▸ **STATED TASK**
Copy from the data below, word for word, the lines running from the line that contains "From the image, which object appears to be farther" through the line that contains "Based on the image, transparent", both included.

▸ **INPUT MATERIAL**
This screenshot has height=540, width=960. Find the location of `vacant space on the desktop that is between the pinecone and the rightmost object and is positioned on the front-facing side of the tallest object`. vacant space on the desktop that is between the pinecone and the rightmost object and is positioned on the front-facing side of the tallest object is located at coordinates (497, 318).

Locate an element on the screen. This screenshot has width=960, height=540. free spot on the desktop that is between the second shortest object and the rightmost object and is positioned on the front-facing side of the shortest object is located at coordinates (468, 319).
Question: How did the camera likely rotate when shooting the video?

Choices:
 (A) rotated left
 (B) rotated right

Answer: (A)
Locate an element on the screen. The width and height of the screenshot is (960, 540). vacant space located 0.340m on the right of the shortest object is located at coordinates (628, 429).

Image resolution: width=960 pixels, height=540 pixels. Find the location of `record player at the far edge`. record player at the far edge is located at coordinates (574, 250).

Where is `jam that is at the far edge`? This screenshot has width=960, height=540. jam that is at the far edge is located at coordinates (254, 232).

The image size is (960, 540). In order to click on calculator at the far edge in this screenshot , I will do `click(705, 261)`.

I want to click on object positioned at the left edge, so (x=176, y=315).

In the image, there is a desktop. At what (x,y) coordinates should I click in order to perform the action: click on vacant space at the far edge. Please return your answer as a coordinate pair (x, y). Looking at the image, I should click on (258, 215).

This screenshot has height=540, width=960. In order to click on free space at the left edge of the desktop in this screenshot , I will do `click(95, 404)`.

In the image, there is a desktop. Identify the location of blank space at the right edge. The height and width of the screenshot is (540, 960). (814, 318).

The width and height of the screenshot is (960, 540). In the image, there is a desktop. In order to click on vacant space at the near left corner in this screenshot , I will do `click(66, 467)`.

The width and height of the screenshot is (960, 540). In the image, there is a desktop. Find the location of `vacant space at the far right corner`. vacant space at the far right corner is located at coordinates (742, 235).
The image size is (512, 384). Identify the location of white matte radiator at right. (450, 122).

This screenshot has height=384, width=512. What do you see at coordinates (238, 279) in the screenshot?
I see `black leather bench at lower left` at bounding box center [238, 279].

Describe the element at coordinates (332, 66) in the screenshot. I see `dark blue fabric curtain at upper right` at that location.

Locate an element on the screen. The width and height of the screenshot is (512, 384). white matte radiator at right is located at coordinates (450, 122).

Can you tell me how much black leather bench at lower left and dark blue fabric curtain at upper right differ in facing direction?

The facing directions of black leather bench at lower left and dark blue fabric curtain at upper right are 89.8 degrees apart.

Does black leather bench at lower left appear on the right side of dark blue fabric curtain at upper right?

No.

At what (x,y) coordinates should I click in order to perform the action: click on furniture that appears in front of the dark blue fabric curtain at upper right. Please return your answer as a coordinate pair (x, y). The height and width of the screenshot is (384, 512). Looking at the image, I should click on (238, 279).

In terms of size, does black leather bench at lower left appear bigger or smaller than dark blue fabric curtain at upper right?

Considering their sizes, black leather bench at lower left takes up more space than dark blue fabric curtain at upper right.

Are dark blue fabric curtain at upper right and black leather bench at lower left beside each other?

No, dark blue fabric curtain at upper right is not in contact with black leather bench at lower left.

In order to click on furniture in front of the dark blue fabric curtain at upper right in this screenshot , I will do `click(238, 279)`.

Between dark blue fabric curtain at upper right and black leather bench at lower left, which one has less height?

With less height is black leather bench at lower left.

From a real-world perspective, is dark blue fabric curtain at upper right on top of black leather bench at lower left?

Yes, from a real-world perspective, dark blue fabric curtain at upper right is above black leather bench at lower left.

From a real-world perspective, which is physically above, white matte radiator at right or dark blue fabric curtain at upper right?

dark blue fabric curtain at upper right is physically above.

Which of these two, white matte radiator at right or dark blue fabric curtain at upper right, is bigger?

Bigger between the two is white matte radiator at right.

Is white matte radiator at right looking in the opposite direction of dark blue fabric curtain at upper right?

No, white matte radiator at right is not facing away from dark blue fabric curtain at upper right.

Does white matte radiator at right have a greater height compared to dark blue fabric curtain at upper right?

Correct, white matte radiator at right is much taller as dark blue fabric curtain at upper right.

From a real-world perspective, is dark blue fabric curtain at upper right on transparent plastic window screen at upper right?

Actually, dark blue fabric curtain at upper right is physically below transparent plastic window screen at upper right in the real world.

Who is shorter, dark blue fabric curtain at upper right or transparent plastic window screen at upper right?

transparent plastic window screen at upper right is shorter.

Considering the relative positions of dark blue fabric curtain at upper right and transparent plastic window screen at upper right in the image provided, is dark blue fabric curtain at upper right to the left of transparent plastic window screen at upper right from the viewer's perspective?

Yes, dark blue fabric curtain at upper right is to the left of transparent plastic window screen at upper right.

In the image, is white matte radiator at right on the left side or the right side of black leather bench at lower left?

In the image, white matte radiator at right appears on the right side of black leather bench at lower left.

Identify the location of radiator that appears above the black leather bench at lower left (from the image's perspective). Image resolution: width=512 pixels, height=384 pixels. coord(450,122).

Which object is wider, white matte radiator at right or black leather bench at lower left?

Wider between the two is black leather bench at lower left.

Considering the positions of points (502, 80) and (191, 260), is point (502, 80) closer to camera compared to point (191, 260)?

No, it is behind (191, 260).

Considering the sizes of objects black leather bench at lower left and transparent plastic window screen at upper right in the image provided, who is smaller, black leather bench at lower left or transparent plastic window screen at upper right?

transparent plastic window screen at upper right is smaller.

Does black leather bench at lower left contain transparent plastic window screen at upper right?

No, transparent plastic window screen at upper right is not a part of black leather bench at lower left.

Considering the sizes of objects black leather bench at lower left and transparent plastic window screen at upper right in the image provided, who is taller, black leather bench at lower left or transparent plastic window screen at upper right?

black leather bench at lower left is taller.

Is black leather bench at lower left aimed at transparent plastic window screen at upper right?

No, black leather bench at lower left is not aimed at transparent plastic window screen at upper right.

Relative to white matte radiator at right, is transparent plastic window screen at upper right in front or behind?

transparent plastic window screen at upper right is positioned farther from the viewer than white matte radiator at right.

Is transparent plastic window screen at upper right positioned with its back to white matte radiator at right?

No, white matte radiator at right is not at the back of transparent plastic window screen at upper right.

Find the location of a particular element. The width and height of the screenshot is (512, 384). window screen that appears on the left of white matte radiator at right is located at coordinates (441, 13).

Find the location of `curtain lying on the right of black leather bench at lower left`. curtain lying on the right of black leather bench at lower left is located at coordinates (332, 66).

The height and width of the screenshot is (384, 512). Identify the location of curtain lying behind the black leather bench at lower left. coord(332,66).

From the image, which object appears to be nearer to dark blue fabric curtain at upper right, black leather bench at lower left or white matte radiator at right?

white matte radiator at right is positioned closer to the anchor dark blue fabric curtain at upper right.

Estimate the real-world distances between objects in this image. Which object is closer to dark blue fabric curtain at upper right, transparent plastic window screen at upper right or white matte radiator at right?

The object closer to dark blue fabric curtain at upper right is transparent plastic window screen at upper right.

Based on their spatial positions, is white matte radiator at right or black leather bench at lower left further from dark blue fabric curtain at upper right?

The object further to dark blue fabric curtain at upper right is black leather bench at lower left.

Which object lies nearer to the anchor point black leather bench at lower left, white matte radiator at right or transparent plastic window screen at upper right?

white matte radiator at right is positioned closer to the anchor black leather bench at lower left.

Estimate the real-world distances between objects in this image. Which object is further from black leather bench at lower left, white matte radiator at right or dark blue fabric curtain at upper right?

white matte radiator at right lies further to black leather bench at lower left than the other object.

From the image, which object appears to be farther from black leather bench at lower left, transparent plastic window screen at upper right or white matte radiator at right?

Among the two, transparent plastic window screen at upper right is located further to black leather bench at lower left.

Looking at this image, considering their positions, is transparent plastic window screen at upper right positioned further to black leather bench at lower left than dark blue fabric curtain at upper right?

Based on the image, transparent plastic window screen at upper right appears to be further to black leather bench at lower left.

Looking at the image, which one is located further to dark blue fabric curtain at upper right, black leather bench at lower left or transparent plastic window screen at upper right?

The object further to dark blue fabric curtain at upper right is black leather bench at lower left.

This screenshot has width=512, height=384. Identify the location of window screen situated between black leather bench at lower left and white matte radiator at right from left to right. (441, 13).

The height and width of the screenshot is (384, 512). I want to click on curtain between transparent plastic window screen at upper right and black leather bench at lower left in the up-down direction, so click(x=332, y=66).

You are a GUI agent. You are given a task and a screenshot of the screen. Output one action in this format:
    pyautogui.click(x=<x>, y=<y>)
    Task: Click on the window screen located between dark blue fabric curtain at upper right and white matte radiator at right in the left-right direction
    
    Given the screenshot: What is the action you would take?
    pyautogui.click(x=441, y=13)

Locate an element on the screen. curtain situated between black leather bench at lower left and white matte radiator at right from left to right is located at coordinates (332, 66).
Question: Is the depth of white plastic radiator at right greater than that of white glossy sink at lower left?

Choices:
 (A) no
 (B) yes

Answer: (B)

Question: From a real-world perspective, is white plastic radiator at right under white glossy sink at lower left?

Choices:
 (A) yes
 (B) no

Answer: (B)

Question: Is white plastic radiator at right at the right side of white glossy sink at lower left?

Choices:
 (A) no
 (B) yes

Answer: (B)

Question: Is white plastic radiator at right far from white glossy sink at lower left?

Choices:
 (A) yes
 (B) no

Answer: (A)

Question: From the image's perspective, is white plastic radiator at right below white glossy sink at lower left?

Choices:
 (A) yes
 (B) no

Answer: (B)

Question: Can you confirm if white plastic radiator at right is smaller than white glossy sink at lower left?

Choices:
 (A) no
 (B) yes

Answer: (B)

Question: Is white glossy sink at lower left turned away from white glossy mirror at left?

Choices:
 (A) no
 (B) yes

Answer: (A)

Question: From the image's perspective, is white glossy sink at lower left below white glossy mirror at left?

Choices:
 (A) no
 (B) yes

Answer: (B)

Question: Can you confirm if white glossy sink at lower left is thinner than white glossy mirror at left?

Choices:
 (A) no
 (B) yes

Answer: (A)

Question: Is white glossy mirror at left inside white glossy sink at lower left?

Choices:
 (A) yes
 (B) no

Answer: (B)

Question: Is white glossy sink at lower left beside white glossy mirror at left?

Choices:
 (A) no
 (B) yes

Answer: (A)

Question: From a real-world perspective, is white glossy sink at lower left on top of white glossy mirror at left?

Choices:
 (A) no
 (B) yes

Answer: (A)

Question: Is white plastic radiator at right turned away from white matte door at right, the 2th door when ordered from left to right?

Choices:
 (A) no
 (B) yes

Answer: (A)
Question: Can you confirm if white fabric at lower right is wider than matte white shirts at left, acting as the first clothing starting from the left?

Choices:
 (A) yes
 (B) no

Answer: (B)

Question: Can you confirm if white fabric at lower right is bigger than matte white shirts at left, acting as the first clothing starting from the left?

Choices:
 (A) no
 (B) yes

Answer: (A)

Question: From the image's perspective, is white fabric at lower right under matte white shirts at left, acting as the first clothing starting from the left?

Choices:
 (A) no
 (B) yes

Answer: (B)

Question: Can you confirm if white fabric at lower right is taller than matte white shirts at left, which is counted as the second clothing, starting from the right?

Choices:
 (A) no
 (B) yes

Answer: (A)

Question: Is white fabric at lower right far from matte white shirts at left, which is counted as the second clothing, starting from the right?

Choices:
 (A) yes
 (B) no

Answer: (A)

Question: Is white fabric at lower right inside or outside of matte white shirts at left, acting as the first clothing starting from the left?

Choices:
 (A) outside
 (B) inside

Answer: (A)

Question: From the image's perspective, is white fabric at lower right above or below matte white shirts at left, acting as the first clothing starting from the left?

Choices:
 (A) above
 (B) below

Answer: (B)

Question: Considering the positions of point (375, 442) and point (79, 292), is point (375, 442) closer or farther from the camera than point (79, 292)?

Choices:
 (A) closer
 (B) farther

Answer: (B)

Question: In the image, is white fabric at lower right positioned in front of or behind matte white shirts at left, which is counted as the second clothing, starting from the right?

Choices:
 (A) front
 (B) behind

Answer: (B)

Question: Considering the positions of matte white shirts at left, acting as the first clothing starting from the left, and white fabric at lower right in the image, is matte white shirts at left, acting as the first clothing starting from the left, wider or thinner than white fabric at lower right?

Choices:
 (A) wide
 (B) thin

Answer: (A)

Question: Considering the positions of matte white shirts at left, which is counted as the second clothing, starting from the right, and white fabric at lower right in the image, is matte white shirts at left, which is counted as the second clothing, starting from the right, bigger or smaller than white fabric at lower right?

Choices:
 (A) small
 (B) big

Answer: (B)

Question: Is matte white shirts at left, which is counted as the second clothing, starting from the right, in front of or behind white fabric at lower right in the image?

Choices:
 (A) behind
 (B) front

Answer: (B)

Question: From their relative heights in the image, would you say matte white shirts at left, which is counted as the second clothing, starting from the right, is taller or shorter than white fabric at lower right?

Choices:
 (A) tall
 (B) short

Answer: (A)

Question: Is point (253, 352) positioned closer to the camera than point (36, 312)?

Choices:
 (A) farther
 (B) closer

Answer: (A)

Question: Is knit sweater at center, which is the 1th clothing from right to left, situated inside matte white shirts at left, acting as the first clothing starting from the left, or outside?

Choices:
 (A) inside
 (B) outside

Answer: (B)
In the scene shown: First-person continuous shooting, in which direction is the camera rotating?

▸ **THE SOLUTION**
From the image, which object appears to be farther from black leather bench at lower left, transparent plastic window screen at upper right or white matte radiator at right?

Among the two, transparent plastic window screen at upper right is located further to black leather bench at lower left.

Looking at this image, considering their positions, is transparent plastic window screen at upper right positioned further to black leather bench at lower left than dark blue fabric curtain at upper right?

Based on the image, transparent plastic window screen at upper right appears to be further to black leather bench at lower left.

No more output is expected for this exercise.